● MATERIAL PROVIDED:
== == ==
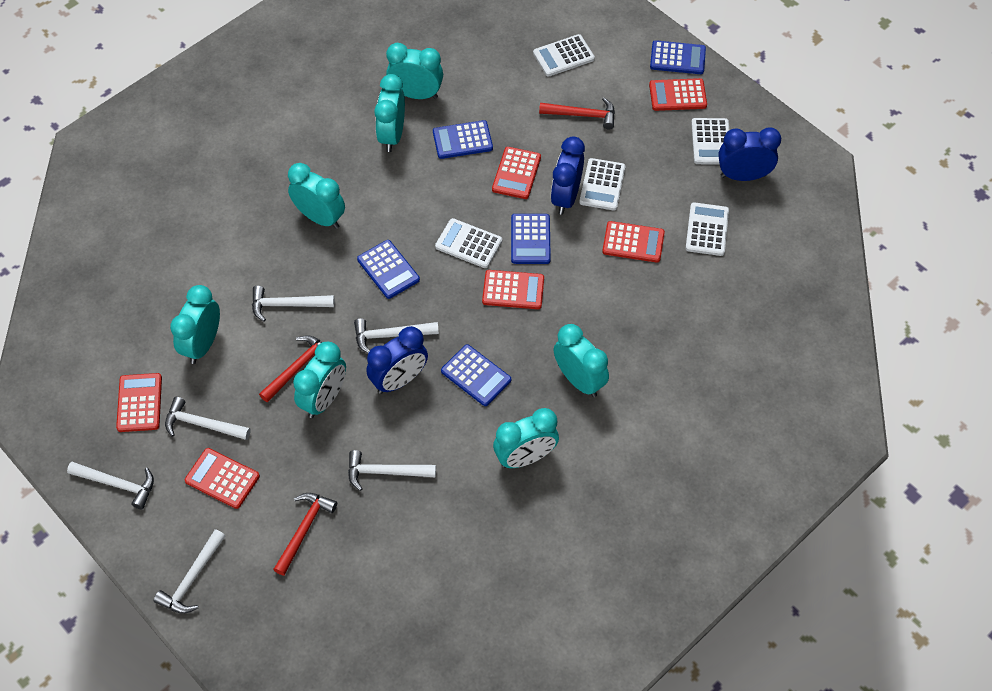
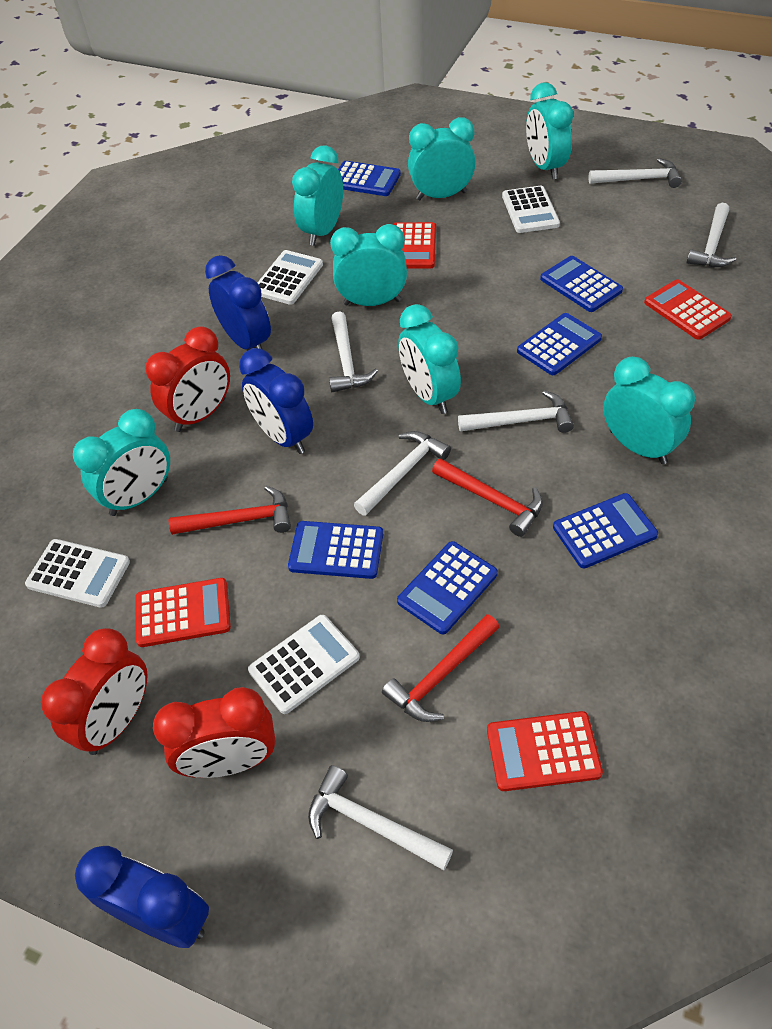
blue calculator: 5 -> 6
red calculator: 6 -> 4
red clock: 0 -> 3
white calculator: 5 -> 4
== == ==
● EXERCISE: Set down the material again exactly. Don't carry over any pictures.

● TASK RESULT:
blue calculator: 5 -> 6
red calculator: 6 -> 4
red clock: 0 -> 3
white calculator: 5 -> 4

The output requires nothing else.